> _Problem details_
Write each entry out again verbatim, pictures excluded.

> _Data to use_
-*-

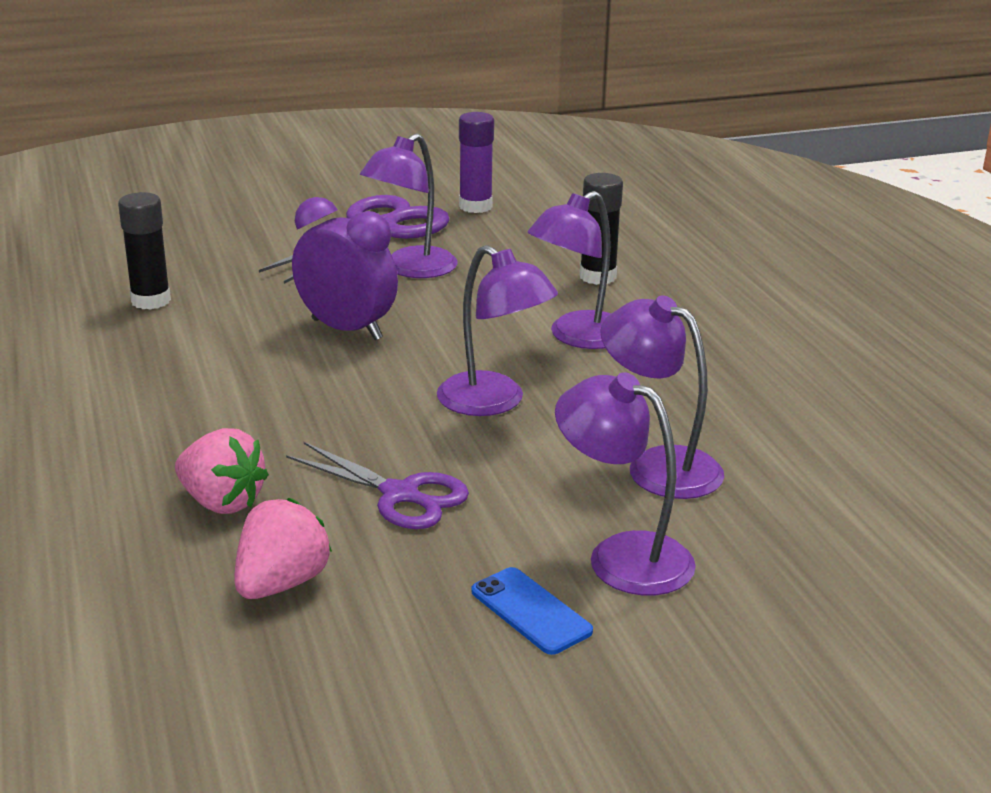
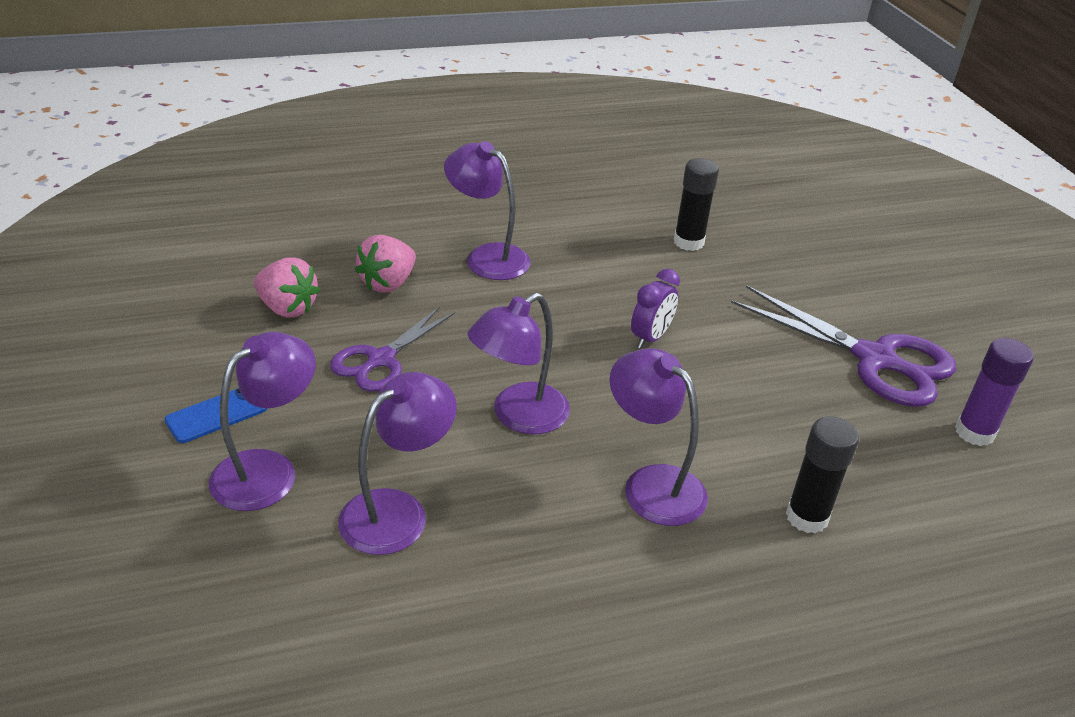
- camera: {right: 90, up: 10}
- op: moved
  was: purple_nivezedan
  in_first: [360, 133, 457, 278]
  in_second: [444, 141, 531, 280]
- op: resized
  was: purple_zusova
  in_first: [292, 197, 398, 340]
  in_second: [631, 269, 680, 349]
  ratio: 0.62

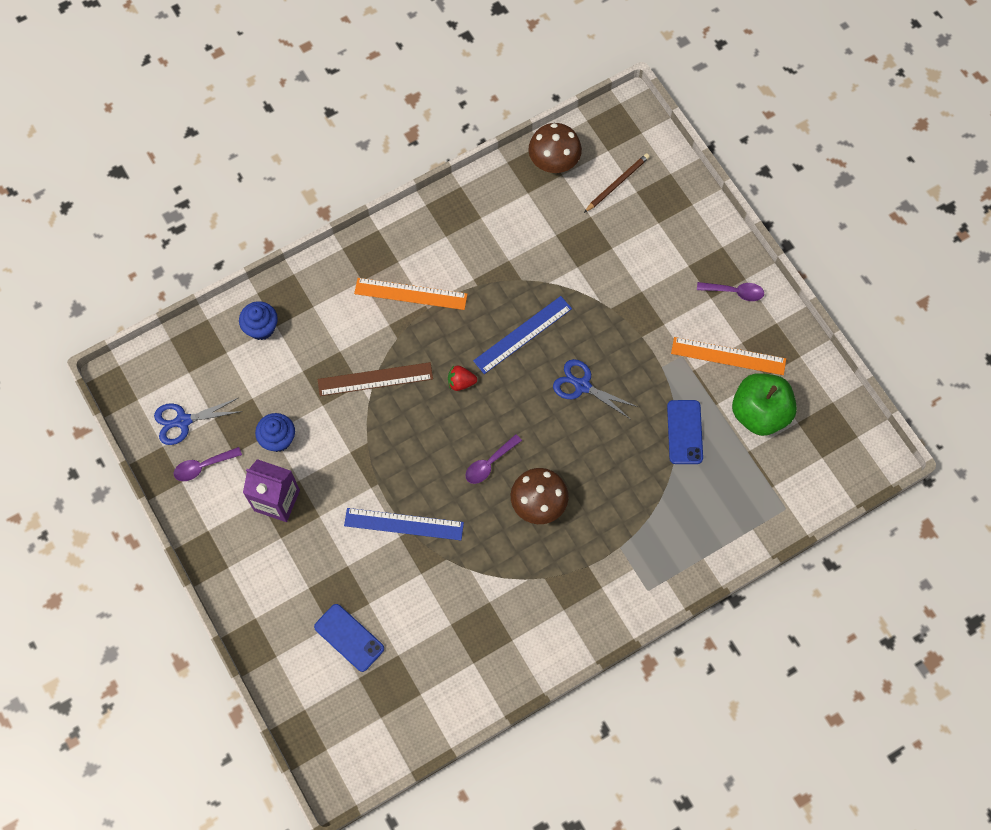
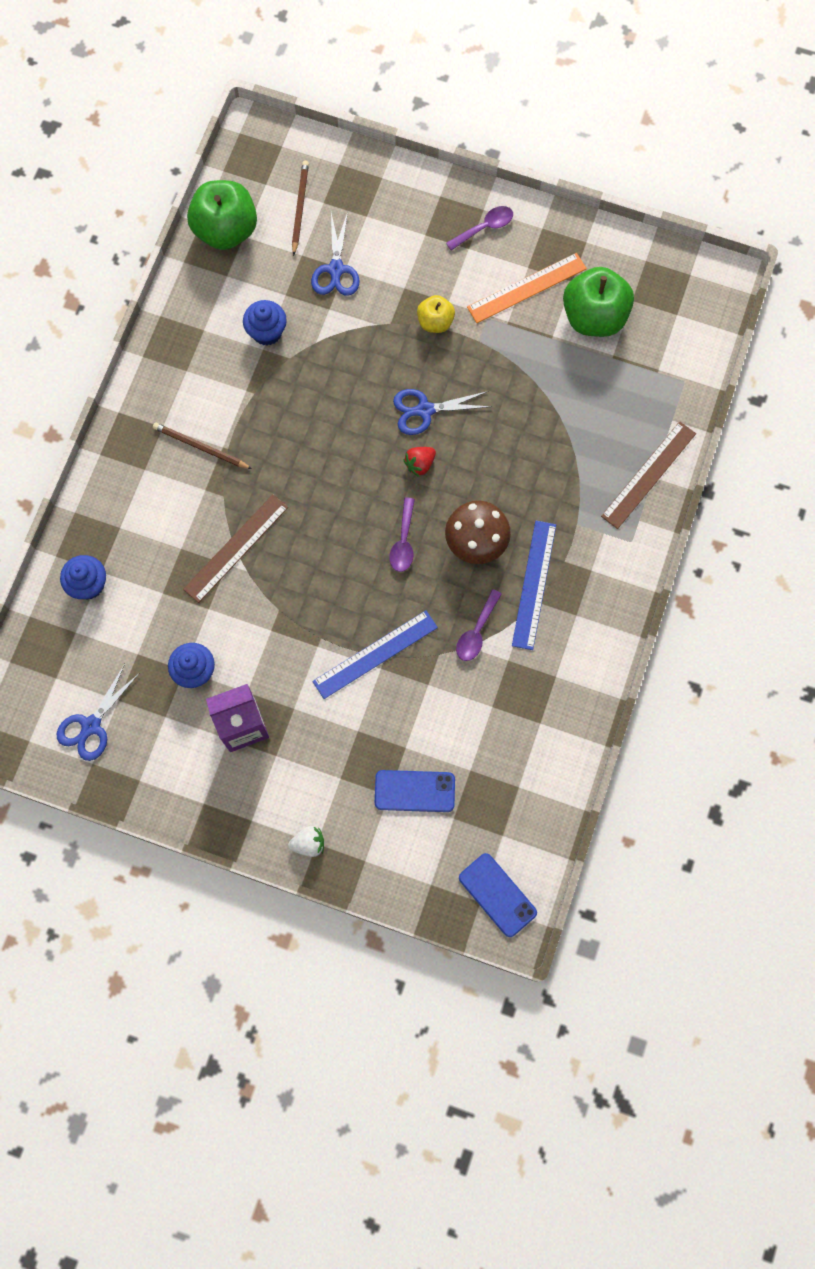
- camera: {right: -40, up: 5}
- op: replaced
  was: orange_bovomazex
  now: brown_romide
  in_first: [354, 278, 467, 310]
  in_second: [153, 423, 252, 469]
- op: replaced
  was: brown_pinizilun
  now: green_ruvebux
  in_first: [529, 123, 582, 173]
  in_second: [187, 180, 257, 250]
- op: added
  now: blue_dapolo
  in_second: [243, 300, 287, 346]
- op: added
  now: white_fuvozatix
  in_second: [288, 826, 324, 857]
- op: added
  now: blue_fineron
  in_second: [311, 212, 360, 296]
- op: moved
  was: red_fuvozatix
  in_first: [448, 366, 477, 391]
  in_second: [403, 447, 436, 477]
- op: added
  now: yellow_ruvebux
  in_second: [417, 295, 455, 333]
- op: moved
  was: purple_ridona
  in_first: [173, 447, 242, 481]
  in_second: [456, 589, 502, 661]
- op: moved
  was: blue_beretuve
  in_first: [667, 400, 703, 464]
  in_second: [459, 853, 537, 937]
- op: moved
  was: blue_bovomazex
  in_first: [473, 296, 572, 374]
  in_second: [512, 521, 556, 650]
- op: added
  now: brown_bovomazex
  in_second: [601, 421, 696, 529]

-*-

> _Written answer_
- camera: {right: 90, up: 10}
- op: moved
  was: purple_nivezedan
  in_first: [360, 133, 457, 278]
  in_second: [444, 141, 531, 280]
- op: resized
  was: purple_zusova
  in_first: [292, 197, 398, 340]
  in_second: [631, 269, 680, 349]
  ratio: 0.62

- camera: {right: -40, up: 5}
- op: replaced
  was: orange_bovomazex
  now: brown_romide
  in_first: [354, 278, 467, 310]
  in_second: [153, 423, 252, 469]
- op: replaced
  was: brown_pinizilun
  now: green_ruvebux
  in_first: [529, 123, 582, 173]
  in_second: [187, 180, 257, 250]
- op: added
  now: blue_dapolo
  in_second: [243, 300, 287, 346]
- op: added
  now: white_fuvozatix
  in_second: [288, 826, 324, 857]
- op: added
  now: blue_fineron
  in_second: [311, 212, 360, 296]
- op: moved
  was: red_fuvozatix
  in_first: [448, 366, 477, 391]
  in_second: [403, 447, 436, 477]
- op: added
  now: yellow_ruvebux
  in_second: [417, 295, 455, 333]
- op: moved
  was: purple_ridona
  in_first: [173, 447, 242, 481]
  in_second: [456, 589, 502, 661]
- op: moved
  was: blue_beretuve
  in_first: [667, 400, 703, 464]
  in_second: [459, 853, 537, 937]
- op: moved
  was: blue_bovomazex
  in_first: [473, 296, 572, 374]
  in_second: [512, 521, 556, 650]
- op: added
  now: brown_bovomazex
  in_second: [601, 421, 696, 529]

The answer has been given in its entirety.